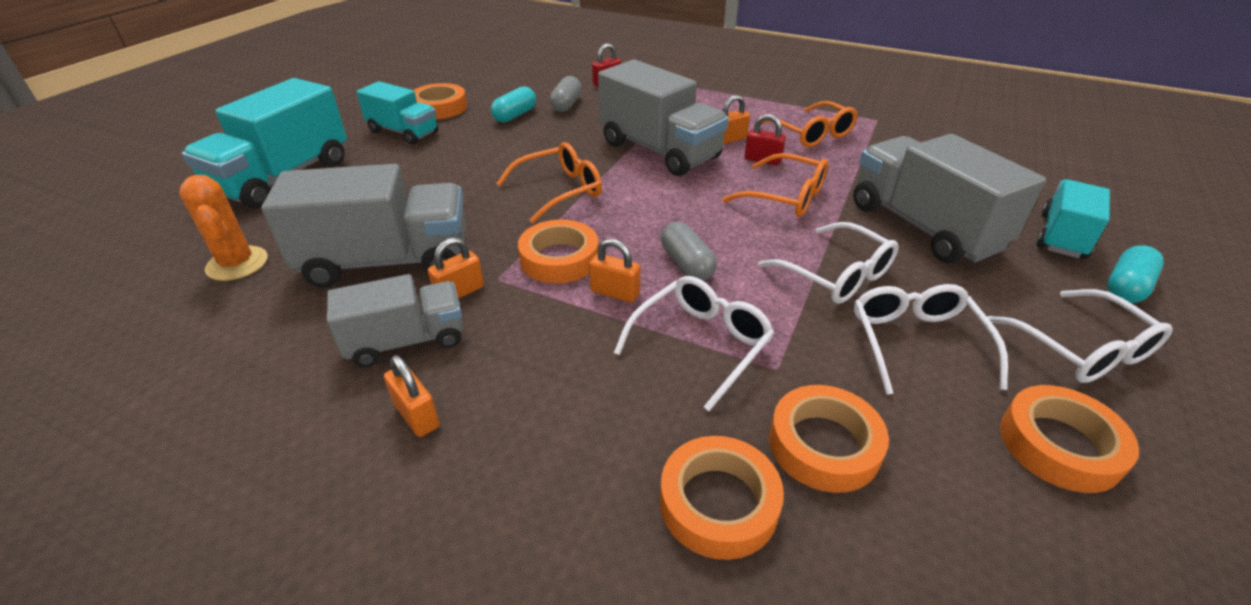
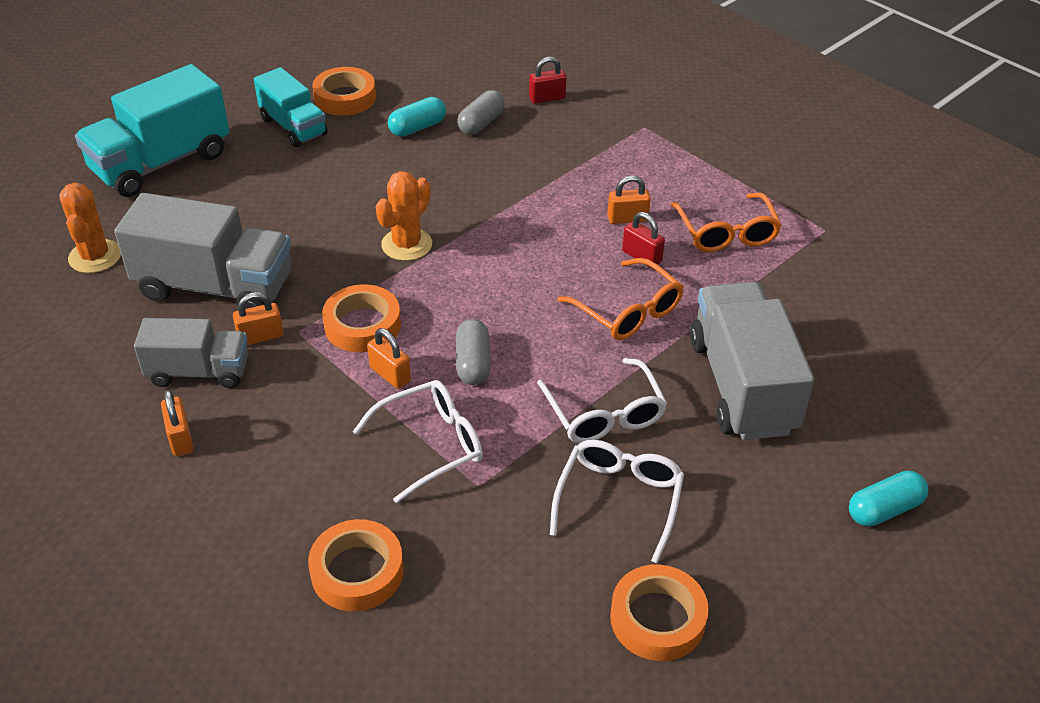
camera: 20 degrees right, 5 degrees up
(559, 190) = (407, 244): orange glasses -> orange cactus
(659, 151) = (540, 216): grey truck -> none
(824, 445) = (467, 557): orange tape -> none
(1062, 236) = (881, 437): turquoise truck -> none
(1081, 349) = (767, 552): white glasses -> none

---------------

Work to complete:
Retype exactly, please, only the lines of the entries that run from the one containing "(659, 151) = (540, 216): grey truck -> none" to the last.

Result:
(659, 151) = (540, 216): grey truck -> none
(824, 445) = (467, 557): orange tape -> none
(1062, 236) = (881, 437): turquoise truck -> none
(1081, 349) = (767, 552): white glasses -> none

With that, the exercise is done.